▶ [WHAT THIS TASK INVOLVES] Word for word, write the records out again, but omit each picture.

▶ [RECORDED INFORMATION]
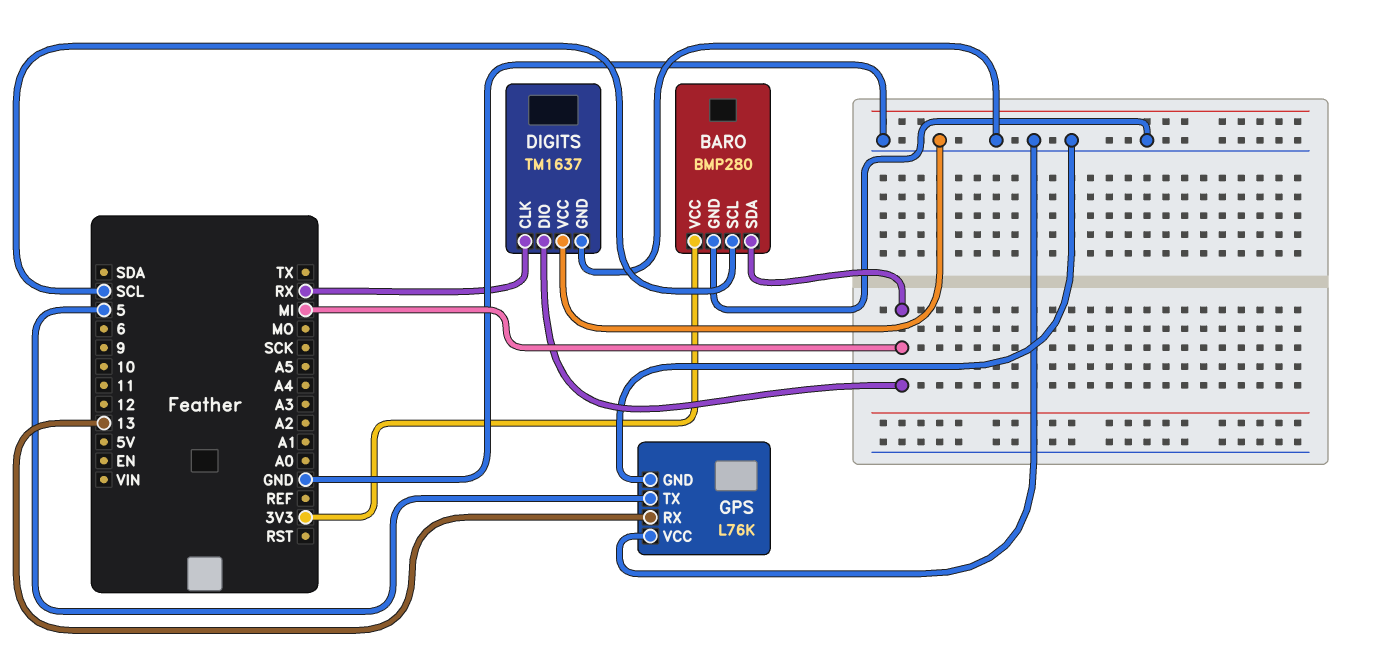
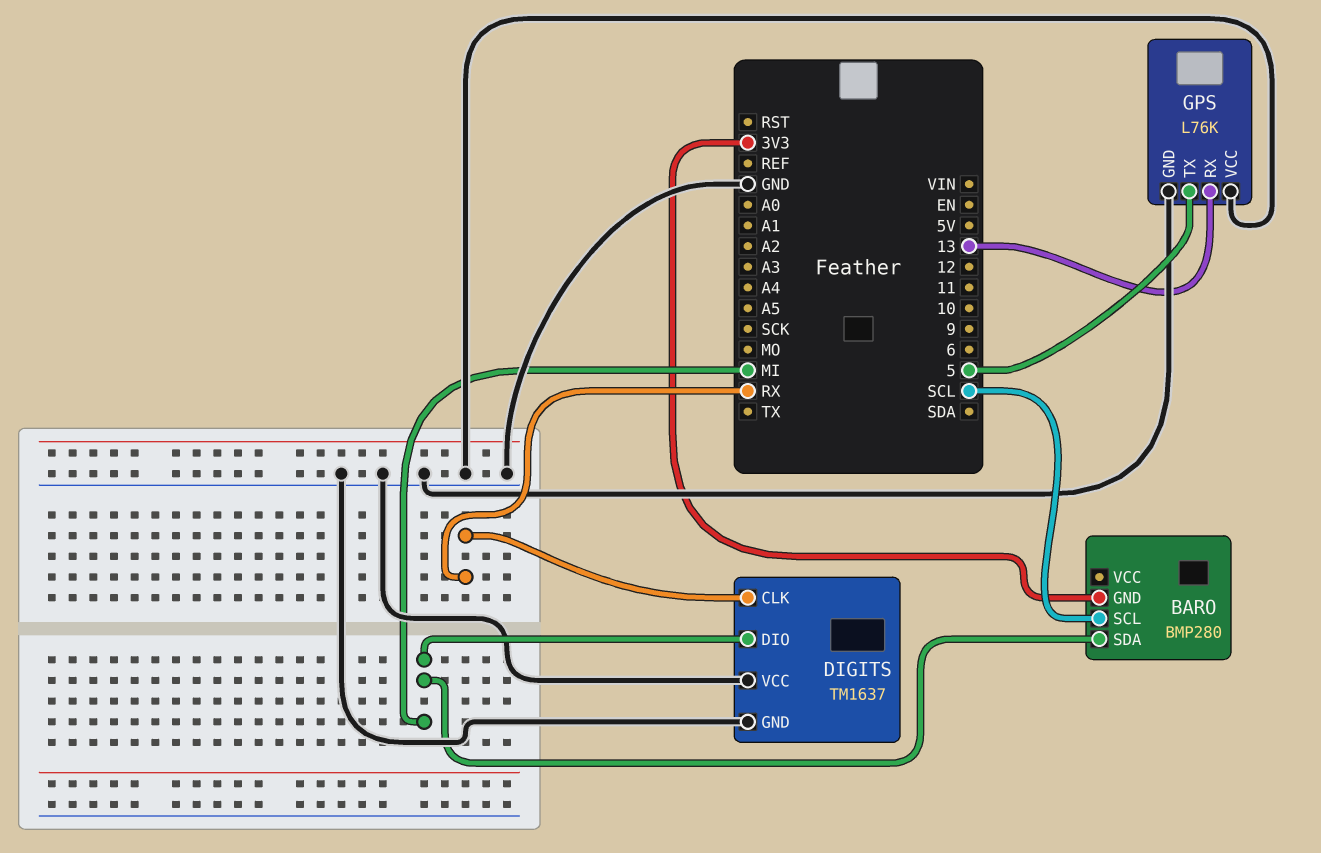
BARO pin GND: GND -> 3V3
BARO pin VCC: 3V3 -> none

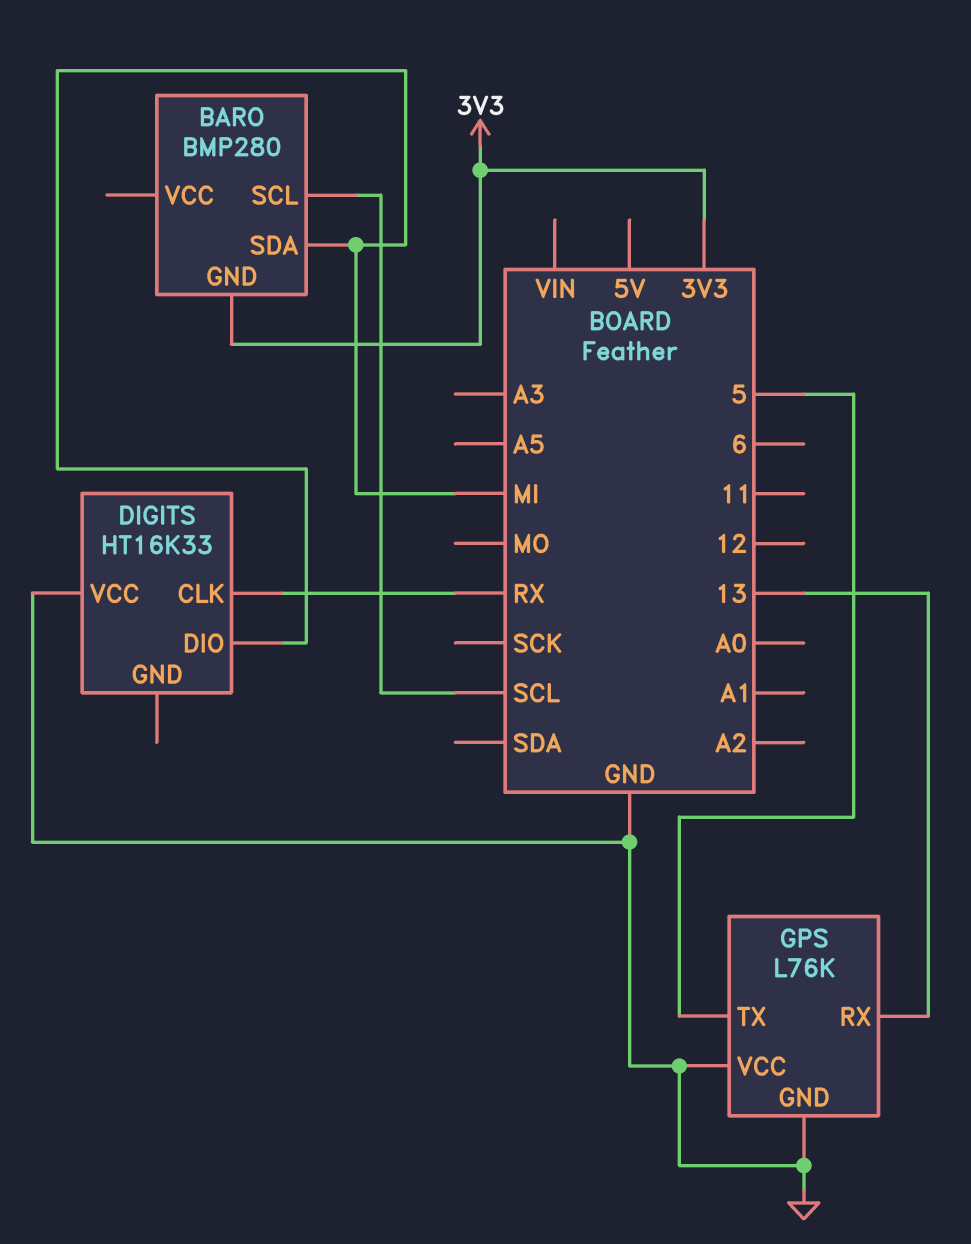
DIGITS: TM1637 -> HT16K33
DIGITS pin GND: GND -> none

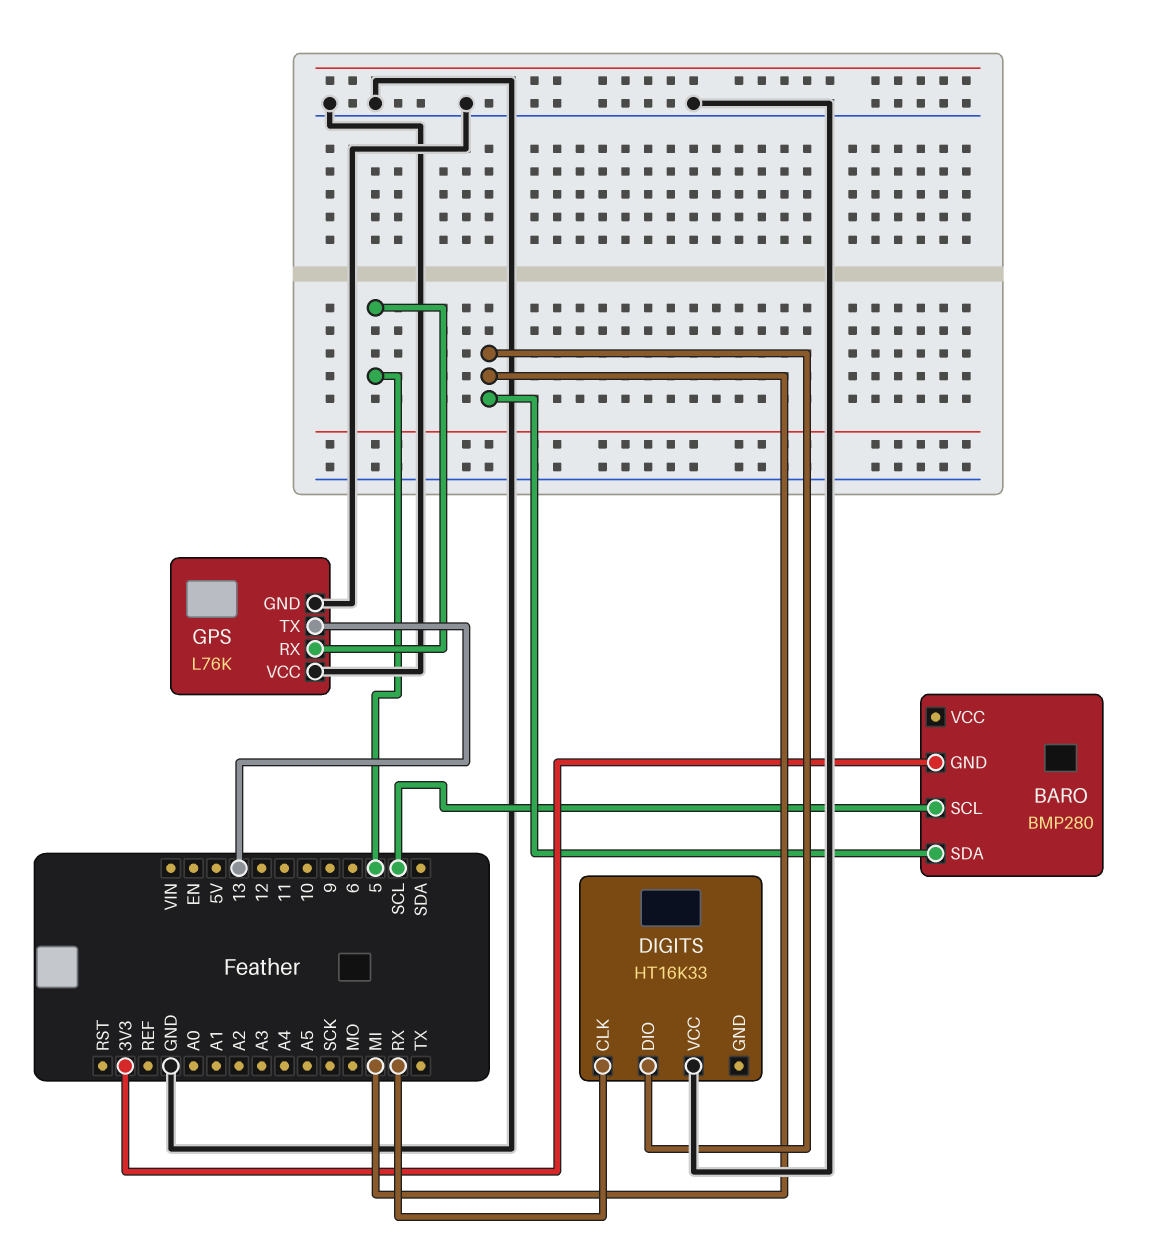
GPS pin RX: 13 -> 5
GPS pin TX: 5 -> 13

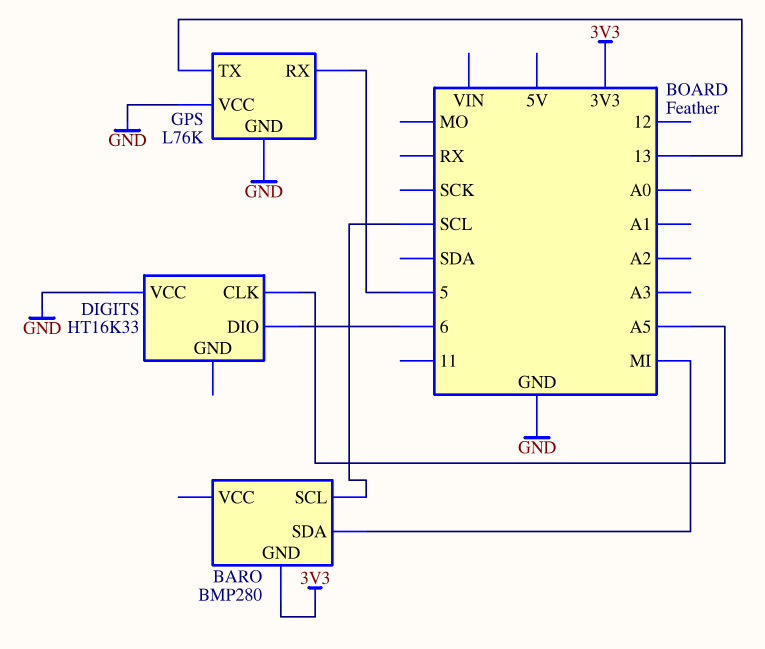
DIGITS pin CLK: RX -> A5
DIGITS pin DIO: MI -> 6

▶ [EXPECTED ANSWER]
BARO pin GND: GND -> 3V3
BARO pin VCC: 3V3 -> none

DIGITS: TM1637 -> HT16K33
DIGITS pin GND: GND -> none

GPS pin RX: 13 -> 5
GPS pin TX: 5 -> 13

DIGITS pin CLK: RX -> A5
DIGITS pin DIO: MI -> 6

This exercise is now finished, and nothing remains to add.